[Given records]
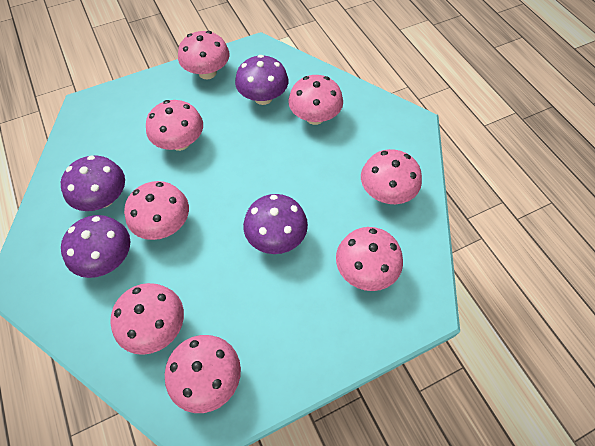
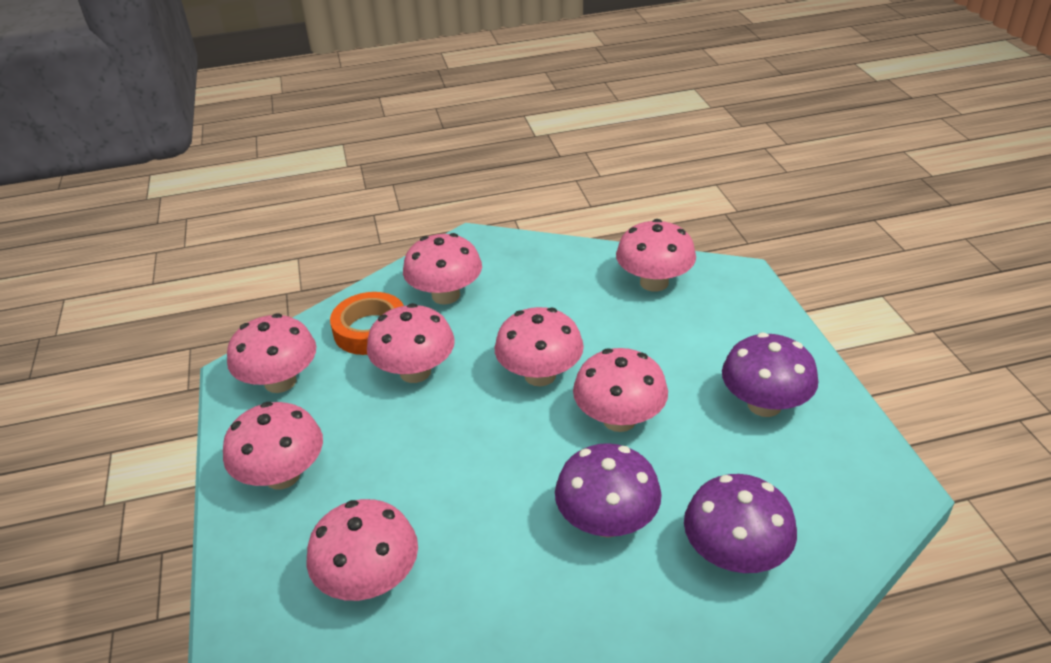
orange tape: 0 -> 1
purple mushroom: 4 -> 3

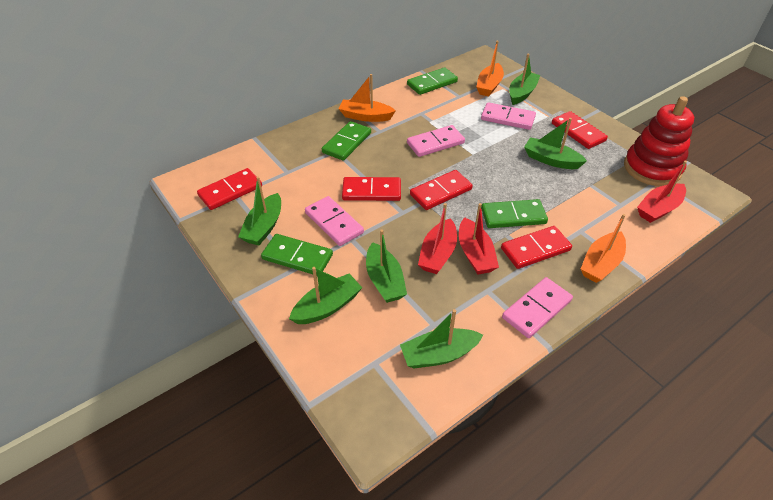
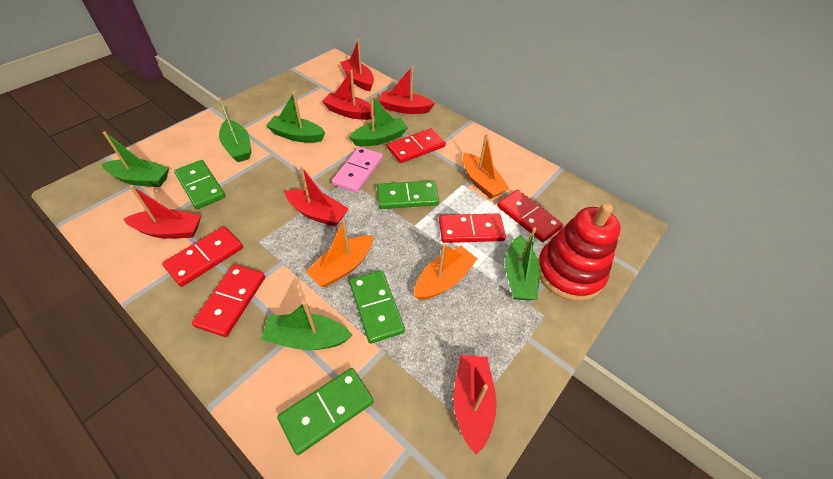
pink domino: 4 -> 1
red boat: 3 -> 6

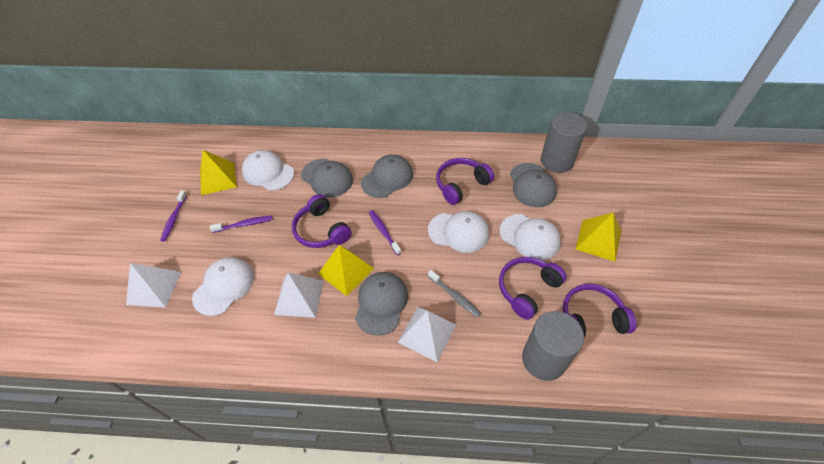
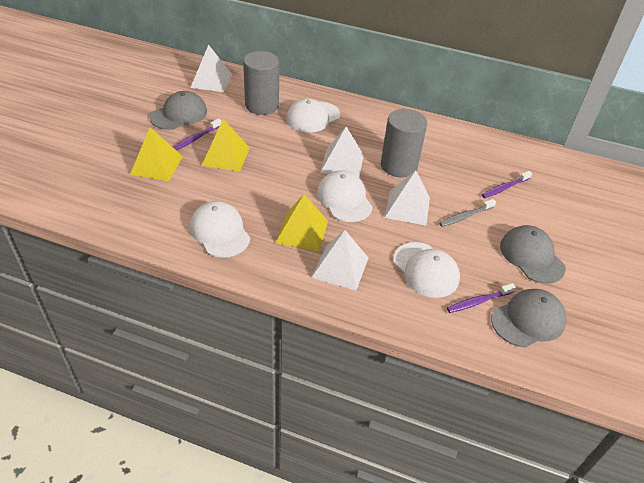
grey cap: 4 -> 3
purple headphones: 4 -> 0
white pyramid: 3 -> 4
[/Given records]
> _What you need to do_
Repeat the data in full and exactly. Omit pictures.

> _Reply_
orange tape: 0 -> 1
purple mushroom: 4 -> 3

pink domino: 4 -> 1
red boat: 3 -> 6

grey cap: 4 -> 3
purple headphones: 4 -> 0
white pyramid: 3 -> 4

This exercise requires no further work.